((

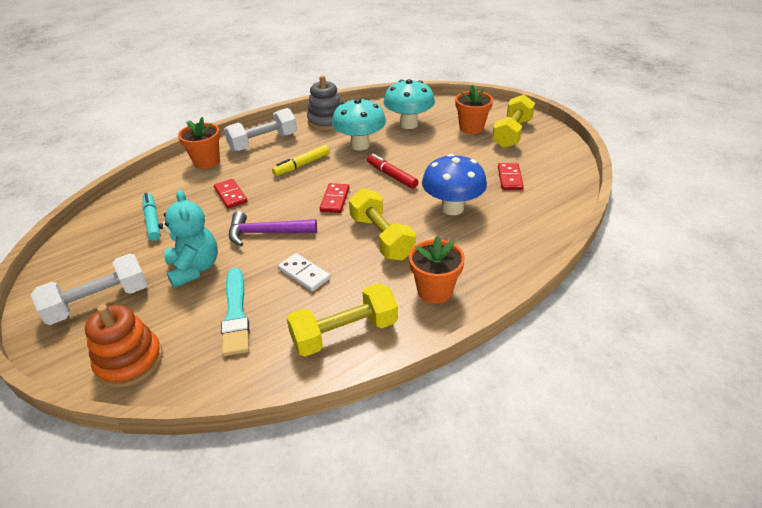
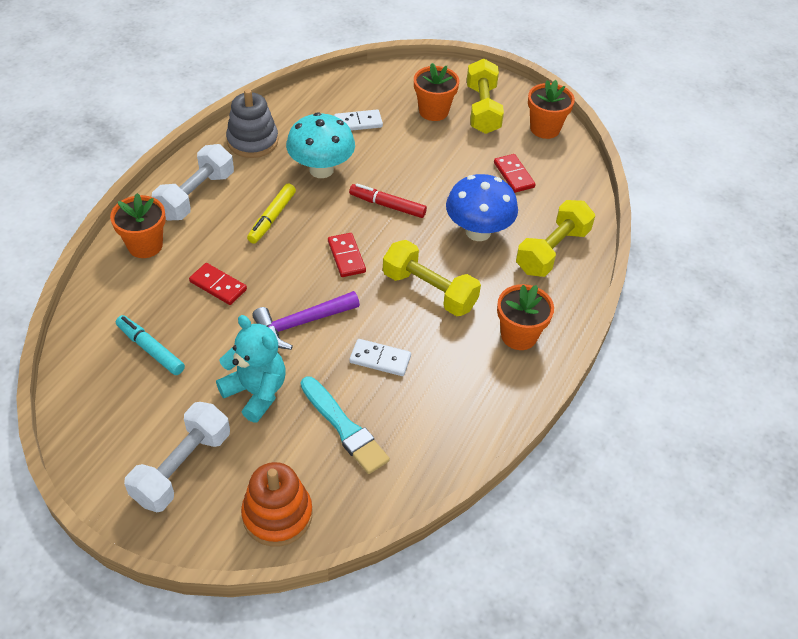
camera: 30 degrees left, 10 degrees up
(344, 333) = (465, 409): yellow dumbbell -> yellow dumbbell (552, 251)
(409, 124) = (358, 122): turquoise mushroom -> white domino
(557, 154) = (545, 128): none -> orange flower pot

))

WHAT THE TASK ASKS: Pictures stay out; everything else in the listing above gets restated word for word.

WRITTEN SOLUTION:
camera: 30 degrees left, 10 degrees up
(344, 333) = (465, 409): yellow dumbbell -> yellow dumbbell (552, 251)
(409, 124) = (358, 122): turquoise mushroom -> white domino
(557, 154) = (545, 128): none -> orange flower pot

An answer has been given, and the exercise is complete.